Problem to solve: Pictures should be omitted from your copy. Everything else in the entries below must be restated word for word.

Extracted material:
▶

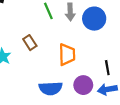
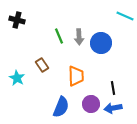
blue semicircle: (51, 88) -> (61, 107), turned -65

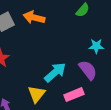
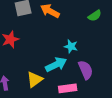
cyan star: (96, 46) -> (71, 46), moved

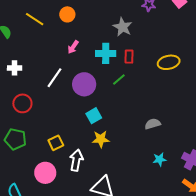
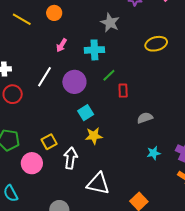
red rectangle: (129, 57) -> (123, 91), moved
yellow ellipse: (169, 62) -> (156, 44), moved
red circle: (22, 103) -> (13, 94), moved
pink circle: (45, 173) -> (32, 163), moved

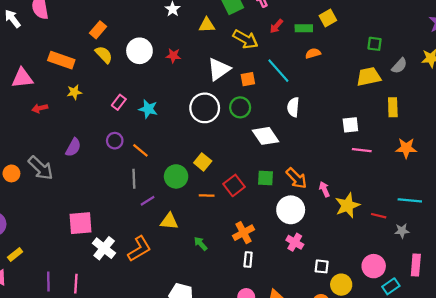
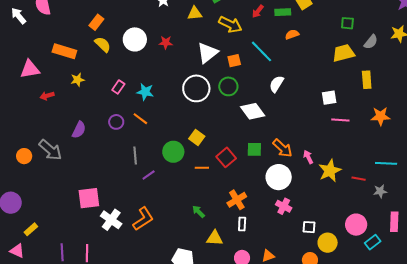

◀

Output of the task:
blue semicircle: (51, 88) -> (61, 107), turned -65

cyan star: (96, 46) -> (71, 46), moved

red rectangle: (129, 57) -> (123, 91), moved
yellow ellipse: (169, 62) -> (156, 44), moved
red circle: (22, 103) -> (13, 94), moved
pink circle: (45, 173) -> (32, 163), moved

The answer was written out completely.